▸ EXERCISE AIM:
In the listing below, the answer starts at the line that has "camera: 15 degrees right, 5 degrees up" and stops after the line that has "(549, 373) = (427, 392): pink"; please repeat that part exactly and nothing more.

▸ EXTRACTED INFORMATION:

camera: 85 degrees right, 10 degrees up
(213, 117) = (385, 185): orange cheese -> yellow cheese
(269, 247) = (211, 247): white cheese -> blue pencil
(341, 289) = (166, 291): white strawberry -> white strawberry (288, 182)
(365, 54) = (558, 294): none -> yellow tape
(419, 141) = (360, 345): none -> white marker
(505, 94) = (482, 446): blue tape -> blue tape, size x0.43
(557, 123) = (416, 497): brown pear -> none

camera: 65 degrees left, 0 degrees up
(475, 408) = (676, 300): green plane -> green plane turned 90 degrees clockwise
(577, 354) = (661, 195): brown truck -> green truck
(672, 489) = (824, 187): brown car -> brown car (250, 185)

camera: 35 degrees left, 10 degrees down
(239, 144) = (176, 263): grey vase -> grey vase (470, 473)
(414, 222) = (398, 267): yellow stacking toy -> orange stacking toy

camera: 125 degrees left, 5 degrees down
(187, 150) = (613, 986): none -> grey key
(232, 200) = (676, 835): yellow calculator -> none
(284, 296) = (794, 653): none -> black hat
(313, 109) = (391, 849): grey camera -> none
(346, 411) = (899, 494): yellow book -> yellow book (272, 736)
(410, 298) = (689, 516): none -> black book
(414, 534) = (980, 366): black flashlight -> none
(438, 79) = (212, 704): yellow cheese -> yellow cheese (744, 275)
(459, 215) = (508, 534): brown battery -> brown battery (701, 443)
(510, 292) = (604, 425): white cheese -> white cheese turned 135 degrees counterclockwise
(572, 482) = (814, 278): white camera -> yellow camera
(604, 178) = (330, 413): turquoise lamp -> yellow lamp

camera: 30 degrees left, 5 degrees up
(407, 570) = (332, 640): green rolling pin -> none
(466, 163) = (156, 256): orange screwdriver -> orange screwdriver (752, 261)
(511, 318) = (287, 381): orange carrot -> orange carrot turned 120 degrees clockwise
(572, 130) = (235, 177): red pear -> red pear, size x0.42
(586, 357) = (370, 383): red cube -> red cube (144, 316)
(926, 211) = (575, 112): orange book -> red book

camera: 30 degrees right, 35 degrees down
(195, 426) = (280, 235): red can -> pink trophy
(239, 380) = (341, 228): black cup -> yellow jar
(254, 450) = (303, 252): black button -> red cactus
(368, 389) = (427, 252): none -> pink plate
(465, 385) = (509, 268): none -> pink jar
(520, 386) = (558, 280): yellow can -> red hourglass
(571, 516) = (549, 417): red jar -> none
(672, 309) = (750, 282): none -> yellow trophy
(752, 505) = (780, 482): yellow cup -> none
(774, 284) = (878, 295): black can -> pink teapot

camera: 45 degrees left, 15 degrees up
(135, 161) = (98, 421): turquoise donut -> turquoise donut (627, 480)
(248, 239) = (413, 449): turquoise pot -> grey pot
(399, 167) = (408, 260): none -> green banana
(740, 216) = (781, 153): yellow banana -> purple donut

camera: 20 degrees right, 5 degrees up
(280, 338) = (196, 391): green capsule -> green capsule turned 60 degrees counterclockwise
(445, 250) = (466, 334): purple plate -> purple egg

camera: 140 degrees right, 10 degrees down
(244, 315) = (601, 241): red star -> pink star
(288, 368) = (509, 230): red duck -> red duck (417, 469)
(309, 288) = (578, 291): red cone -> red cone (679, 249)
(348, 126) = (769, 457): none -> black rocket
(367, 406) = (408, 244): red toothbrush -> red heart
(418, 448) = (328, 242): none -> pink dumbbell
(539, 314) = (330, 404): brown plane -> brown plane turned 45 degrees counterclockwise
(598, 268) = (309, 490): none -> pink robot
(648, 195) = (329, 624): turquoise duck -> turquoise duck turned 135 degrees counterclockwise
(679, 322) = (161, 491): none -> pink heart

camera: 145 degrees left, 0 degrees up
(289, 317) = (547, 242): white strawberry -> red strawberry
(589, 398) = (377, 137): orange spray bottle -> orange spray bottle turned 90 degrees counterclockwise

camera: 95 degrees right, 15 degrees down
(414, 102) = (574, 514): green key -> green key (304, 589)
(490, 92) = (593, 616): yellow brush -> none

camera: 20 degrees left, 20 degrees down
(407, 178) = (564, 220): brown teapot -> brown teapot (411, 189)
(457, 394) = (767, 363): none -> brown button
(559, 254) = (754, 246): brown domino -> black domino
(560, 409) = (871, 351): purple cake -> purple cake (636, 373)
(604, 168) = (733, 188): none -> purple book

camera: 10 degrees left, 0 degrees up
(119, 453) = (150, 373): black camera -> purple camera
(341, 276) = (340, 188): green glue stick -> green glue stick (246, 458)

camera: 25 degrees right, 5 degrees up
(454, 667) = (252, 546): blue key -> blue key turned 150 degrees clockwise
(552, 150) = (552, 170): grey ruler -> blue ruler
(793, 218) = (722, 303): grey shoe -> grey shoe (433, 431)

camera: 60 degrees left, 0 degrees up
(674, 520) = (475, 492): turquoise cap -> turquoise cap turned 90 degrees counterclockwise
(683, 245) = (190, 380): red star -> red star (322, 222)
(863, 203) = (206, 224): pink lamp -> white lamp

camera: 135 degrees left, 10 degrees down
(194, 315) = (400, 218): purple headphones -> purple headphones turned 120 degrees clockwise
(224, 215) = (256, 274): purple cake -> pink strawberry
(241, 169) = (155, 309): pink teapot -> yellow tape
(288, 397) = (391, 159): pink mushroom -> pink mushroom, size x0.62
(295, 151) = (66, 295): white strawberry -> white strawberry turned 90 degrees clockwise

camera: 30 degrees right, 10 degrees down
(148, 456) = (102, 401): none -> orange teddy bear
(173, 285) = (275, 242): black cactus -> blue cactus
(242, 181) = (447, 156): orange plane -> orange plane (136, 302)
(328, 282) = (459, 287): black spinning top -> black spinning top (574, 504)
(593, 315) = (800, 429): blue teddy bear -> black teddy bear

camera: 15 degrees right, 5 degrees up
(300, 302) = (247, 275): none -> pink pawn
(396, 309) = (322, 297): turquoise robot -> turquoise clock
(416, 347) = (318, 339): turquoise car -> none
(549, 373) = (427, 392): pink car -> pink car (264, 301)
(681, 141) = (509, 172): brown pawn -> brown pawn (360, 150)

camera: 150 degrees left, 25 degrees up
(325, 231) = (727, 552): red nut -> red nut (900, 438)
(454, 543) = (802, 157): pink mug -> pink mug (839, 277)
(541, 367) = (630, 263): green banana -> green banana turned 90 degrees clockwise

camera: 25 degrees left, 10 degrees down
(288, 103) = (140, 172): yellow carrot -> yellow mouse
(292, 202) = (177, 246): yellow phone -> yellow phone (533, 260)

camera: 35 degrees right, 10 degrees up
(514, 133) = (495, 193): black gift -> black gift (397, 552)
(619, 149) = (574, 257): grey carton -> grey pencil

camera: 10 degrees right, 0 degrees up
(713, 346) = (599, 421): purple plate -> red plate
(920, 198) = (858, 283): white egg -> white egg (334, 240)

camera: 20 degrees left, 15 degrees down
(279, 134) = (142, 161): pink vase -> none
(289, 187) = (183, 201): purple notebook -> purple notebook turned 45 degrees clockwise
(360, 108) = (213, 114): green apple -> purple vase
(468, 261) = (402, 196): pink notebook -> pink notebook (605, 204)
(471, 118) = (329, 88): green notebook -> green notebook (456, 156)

▸ RESULT FOR THIS TASK:
camera: 15 degrees right, 5 degrees up
(300, 302) = (247, 275): none -> pink pawn
(396, 309) = (322, 297): turquoise robot -> turquoise clock
(416, 347) = (318, 339): turquoise car -> none
(549, 373) = (427, 392): pink car -> pink car (264, 301)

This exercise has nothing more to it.